(Your task)
The line containing "purple brick E8:F8" and every line after it through the end of the records: return those exactly, and nothing more.

########################################

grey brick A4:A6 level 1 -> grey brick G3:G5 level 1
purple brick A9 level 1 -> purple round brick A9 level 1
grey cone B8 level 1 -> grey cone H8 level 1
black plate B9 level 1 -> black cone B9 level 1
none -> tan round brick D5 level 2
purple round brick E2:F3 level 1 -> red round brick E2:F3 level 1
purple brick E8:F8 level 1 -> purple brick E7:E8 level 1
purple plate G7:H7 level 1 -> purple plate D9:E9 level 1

########################################

(Written response)
purple brick E8:F8 level 1 -> purple brick E7:E8 level 1
purple plate G7:H7 level 1 -> purple plate D9:E9 level 1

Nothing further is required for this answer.